----- Source data

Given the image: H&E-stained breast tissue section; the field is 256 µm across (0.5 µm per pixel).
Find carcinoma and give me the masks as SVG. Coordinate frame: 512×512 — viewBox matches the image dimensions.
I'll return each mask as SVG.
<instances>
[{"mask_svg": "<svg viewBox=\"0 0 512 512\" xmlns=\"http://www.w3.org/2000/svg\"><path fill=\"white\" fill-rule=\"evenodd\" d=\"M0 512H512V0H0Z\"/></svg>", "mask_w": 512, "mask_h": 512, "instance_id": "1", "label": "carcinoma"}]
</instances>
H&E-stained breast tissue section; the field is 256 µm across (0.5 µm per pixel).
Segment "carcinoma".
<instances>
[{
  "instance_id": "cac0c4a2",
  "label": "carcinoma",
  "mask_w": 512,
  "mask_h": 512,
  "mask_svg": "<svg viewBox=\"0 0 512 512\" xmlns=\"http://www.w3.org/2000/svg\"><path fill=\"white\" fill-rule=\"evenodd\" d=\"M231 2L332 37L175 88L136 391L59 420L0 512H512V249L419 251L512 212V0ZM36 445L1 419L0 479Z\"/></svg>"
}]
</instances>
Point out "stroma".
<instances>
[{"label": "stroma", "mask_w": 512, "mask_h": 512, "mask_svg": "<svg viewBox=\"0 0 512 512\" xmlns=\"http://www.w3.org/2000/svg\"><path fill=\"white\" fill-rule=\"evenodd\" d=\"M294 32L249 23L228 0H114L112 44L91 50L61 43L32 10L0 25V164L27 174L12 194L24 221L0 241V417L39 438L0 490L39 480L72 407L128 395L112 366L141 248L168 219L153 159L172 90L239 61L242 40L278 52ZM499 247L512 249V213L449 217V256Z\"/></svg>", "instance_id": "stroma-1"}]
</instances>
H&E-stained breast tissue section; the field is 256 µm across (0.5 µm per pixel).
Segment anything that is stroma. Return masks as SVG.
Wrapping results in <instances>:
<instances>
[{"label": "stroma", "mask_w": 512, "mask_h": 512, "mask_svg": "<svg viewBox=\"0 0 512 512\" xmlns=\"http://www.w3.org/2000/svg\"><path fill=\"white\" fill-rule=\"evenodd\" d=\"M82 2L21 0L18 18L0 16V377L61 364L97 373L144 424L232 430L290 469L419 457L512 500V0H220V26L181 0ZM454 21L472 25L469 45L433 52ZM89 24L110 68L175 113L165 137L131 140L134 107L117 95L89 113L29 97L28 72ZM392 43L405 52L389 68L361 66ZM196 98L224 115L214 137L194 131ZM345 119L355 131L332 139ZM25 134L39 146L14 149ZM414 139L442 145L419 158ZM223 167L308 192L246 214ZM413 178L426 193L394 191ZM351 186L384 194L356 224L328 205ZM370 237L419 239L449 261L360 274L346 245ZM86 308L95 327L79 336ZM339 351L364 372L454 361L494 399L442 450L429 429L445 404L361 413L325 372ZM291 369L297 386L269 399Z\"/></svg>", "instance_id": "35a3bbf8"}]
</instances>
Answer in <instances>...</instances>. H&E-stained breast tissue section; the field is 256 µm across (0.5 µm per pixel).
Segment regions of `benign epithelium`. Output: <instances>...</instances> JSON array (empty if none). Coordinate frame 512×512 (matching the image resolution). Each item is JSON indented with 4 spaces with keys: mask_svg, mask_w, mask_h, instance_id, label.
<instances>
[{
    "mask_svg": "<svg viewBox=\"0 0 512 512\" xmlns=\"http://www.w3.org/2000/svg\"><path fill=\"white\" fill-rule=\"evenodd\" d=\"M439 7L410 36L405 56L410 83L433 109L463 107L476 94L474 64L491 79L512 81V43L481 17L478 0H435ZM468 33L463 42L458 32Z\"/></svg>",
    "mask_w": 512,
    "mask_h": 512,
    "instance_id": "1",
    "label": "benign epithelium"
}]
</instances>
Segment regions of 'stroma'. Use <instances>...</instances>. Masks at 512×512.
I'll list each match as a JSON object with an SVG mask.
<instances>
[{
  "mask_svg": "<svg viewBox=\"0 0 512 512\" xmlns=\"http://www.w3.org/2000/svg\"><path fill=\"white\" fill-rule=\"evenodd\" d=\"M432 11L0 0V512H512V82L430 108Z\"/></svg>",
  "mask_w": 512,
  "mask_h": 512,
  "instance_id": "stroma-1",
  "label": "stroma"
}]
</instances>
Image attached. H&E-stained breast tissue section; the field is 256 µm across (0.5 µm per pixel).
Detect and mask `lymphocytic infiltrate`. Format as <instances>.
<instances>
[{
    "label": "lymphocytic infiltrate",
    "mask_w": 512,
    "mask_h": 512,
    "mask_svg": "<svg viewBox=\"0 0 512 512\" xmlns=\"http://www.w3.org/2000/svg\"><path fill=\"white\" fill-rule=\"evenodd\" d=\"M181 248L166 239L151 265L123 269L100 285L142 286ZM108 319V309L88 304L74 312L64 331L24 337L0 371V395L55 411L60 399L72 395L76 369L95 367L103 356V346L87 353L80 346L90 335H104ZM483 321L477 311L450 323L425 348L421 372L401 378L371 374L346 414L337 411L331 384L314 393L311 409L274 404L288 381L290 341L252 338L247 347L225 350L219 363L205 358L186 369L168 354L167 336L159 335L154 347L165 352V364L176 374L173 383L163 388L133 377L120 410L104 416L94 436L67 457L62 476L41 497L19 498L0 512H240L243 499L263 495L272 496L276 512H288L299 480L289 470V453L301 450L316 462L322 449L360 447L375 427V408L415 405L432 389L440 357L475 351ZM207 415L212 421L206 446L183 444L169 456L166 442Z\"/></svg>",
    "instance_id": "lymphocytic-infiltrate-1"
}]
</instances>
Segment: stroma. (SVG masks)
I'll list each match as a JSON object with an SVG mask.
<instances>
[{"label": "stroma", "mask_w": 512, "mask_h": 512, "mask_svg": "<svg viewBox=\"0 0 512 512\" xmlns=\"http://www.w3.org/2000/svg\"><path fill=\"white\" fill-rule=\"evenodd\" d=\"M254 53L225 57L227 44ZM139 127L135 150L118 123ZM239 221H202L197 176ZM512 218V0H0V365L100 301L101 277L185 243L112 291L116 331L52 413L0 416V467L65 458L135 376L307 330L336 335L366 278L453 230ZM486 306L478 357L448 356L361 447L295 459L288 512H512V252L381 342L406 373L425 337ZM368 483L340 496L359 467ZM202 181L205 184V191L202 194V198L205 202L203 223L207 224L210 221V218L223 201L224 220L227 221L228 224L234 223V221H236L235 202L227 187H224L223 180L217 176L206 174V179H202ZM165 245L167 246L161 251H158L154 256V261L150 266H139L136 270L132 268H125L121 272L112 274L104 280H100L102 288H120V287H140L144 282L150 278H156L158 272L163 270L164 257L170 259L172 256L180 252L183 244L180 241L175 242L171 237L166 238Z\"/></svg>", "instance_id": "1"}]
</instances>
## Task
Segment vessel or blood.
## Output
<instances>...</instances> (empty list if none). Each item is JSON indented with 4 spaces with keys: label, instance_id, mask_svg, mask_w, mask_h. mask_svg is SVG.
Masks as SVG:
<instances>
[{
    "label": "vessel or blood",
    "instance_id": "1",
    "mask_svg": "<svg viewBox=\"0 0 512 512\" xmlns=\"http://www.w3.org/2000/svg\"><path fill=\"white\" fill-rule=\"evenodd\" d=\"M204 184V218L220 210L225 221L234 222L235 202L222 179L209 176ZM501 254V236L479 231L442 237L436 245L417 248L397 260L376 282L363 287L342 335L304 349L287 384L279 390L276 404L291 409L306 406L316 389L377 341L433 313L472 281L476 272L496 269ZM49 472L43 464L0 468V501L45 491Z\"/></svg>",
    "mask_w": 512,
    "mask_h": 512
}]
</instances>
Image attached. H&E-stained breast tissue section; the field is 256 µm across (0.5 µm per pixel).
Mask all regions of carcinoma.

----------

#### [Instructions for the task]
Copy the records above exactly as they appear.

#### [Task response]
Given the image: H&E-stained breast tissue section; the field is 256 µm across (0.5 µm per pixel).
Find carcinoma and give me the masks as SVG. Coordinate frame: 512×512 — viewBox matches the image dimensions.
I'll return each mask as SVG.
<instances>
[{"mask_svg": "<svg viewBox=\"0 0 512 512\" xmlns=\"http://www.w3.org/2000/svg\"><path fill=\"white\" fill-rule=\"evenodd\" d=\"M0 512H512V0H0Z\"/></svg>", "mask_w": 512, "mask_h": 512, "instance_id": "1", "label": "carcinoma"}]
</instances>
H&E-stained breast tissue section; the field is 256 µm across (0.5 µm per pixel).
Segment "carcinoma".
<instances>
[{
  "instance_id": "cac0c4a2",
  "label": "carcinoma",
  "mask_w": 512,
  "mask_h": 512,
  "mask_svg": "<svg viewBox=\"0 0 512 512\" xmlns=\"http://www.w3.org/2000/svg\"><path fill=\"white\" fill-rule=\"evenodd\" d=\"M231 2L332 37L175 88L136 391L59 420L0 512H512V249L419 251L512 212V0ZM36 445L1 419L0 479Z\"/></svg>"
}]
</instances>
Point out "stroma".
<instances>
[{"label": "stroma", "mask_w": 512, "mask_h": 512, "mask_svg": "<svg viewBox=\"0 0 512 512\" xmlns=\"http://www.w3.org/2000/svg\"><path fill=\"white\" fill-rule=\"evenodd\" d=\"M294 32L249 23L228 0H114L112 44L91 50L61 43L32 10L0 25V164L27 174L12 194L24 221L0 241V417L39 438L0 490L39 480L72 407L128 395L112 366L141 248L168 219L153 159L172 90L239 61L242 40L278 52ZM499 247L512 249V213L449 217V256Z\"/></svg>", "instance_id": "stroma-1"}]
</instances>
H&E-stained breast tissue section; the field is 256 µm across (0.5 µm per pixel).
Segment anything that is stroma. Return masks as SVG.
Wrapping results in <instances>:
<instances>
[{"label": "stroma", "mask_w": 512, "mask_h": 512, "mask_svg": "<svg viewBox=\"0 0 512 512\" xmlns=\"http://www.w3.org/2000/svg\"><path fill=\"white\" fill-rule=\"evenodd\" d=\"M82 2L21 0L18 18L0 16V377L61 364L97 373L144 424L232 430L290 469L419 457L512 500V0H220V26L181 0ZM454 21L472 25L469 45L433 52ZM89 24L110 68L175 113L165 137L131 140L134 107L117 95L89 113L29 97L28 72ZM392 43L405 52L389 68L361 66ZM196 98L224 115L214 137L194 131ZM345 119L355 131L332 139ZM25 134L39 146L14 149ZM414 139L442 145L419 158ZM223 167L308 192L246 214ZM413 178L426 193L394 191ZM351 186L384 194L356 224L328 205ZM370 237L419 239L449 261L360 274L346 245ZM86 308L95 327L79 336ZM339 351L364 372L454 361L494 399L442 450L429 429L445 404L361 413L325 372ZM291 369L297 386L269 399Z\"/></svg>", "instance_id": "35a3bbf8"}]
</instances>
Answer in <instances>...</instances>. H&E-stained breast tissue section; the field is 256 µm across (0.5 µm per pixel).
Segment regions of `benign epithelium`. Output: <instances>...</instances> JSON array (empty if none). Coordinate frame 512×512 (matching the image resolution). Each item is JSON indented with 4 spaces with keys: mask_svg, mask_w, mask_h, instance_id, label.
<instances>
[{
    "mask_svg": "<svg viewBox=\"0 0 512 512\" xmlns=\"http://www.w3.org/2000/svg\"><path fill=\"white\" fill-rule=\"evenodd\" d=\"M439 7L410 36L405 56L410 83L433 109L463 107L476 94L474 64L491 79L512 81V43L481 17L478 0H435ZM468 33L463 42L458 32Z\"/></svg>",
    "mask_w": 512,
    "mask_h": 512,
    "instance_id": "1",
    "label": "benign epithelium"
}]
</instances>
Segment regions of 'stroma'. Use <instances>...</instances>. Masks at 512×512.
I'll list each match as a JSON object with an SVG mask.
<instances>
[{
  "mask_svg": "<svg viewBox=\"0 0 512 512\" xmlns=\"http://www.w3.org/2000/svg\"><path fill=\"white\" fill-rule=\"evenodd\" d=\"M432 11L0 0V512H512V82L430 108Z\"/></svg>",
  "mask_w": 512,
  "mask_h": 512,
  "instance_id": "stroma-1",
  "label": "stroma"
}]
</instances>
Image attached. H&E-stained breast tissue section; the field is 256 µm across (0.5 µm per pixel).
Detect and mask `lymphocytic infiltrate`. Format as <instances>.
<instances>
[{
    "label": "lymphocytic infiltrate",
    "mask_w": 512,
    "mask_h": 512,
    "mask_svg": "<svg viewBox=\"0 0 512 512\" xmlns=\"http://www.w3.org/2000/svg\"><path fill=\"white\" fill-rule=\"evenodd\" d=\"M181 248L166 239L151 265L123 269L100 285L142 286ZM108 319V309L88 304L74 312L64 331L24 337L0 371V395L55 411L60 399L72 395L76 369L95 367L103 356V346L87 353L80 346L90 335H104ZM483 321L477 311L450 323L425 348L421 372L401 378L371 374L346 414L337 411L331 384L314 393L311 409L274 404L288 381L290 341L252 338L247 347L225 350L219 363L205 358L186 369L168 354L167 336L159 335L154 347L165 352V364L176 374L173 383L163 388L133 377L120 410L104 416L94 436L67 457L62 476L41 497L19 498L0 512H240L243 499L263 495L272 496L276 512H288L299 480L289 470V453L301 450L316 462L322 449L360 447L375 427V408L415 405L432 389L440 357L475 351ZM207 415L212 421L206 446L183 444L169 456L166 442Z\"/></svg>",
    "instance_id": "lymphocytic-infiltrate-1"
}]
</instances>
Segment: stroma. (SVG masks)
I'll list each match as a JSON object with an SVG mask.
<instances>
[{"label": "stroma", "mask_w": 512, "mask_h": 512, "mask_svg": "<svg viewBox=\"0 0 512 512\" xmlns=\"http://www.w3.org/2000/svg\"><path fill=\"white\" fill-rule=\"evenodd\" d=\"M254 53L225 57L227 44ZM139 127L135 150L118 123ZM239 221H202L197 176ZM512 218V0H0V365L100 301L101 277L185 243L112 291L116 331L52 413L0 416V467L65 458L135 376L307 330L336 335L366 278L453 230ZM486 306L478 357L448 356L361 447L295 459L288 512H512V252L381 342L406 373L425 337ZM368 483L340 496L359 467ZM202 181L205 184V191L202 194V198L205 202L203 223L207 224L210 221V218L223 201L224 220L227 221L228 224L234 223V221H236L235 202L227 187H224L223 180L217 176L206 174V179H202ZM165 245L167 246L161 251H158L154 256V261L150 266H139L136 270L132 268H125L121 272L112 274L104 280H100L102 288H120V287H140L144 282L150 278H156L158 272L163 270L164 257L170 259L172 256L180 252L183 244L180 241L175 242L171 237L166 238Z\"/></svg>", "instance_id": "1"}]
</instances>
## Task
Segment vessel or blood.
## Output
<instances>...</instances> (empty list if none). Each item is JSON indented with 4 spaces with keys: label, instance_id, mask_svg, mask_w, mask_h. mask_svg is SVG.
Masks as SVG:
<instances>
[{
    "label": "vessel or blood",
    "instance_id": "1",
    "mask_svg": "<svg viewBox=\"0 0 512 512\" xmlns=\"http://www.w3.org/2000/svg\"><path fill=\"white\" fill-rule=\"evenodd\" d=\"M204 184V218L220 210L225 221L234 222L235 202L222 179L209 176ZM501 254V236L479 231L442 237L436 245L417 248L397 260L376 282L363 287L342 335L304 349L287 384L279 390L276 404L291 409L306 406L316 389L377 341L433 313L472 281L476 272L496 269ZM49 472L43 464L0 468V501L45 491Z\"/></svg>",
    "mask_w": 512,
    "mask_h": 512
}]
</instances>
Image attached. H&E-stained breast tissue section; the field is 256 µm across (0.5 µm per pixel).
Mask all regions of carcinoma.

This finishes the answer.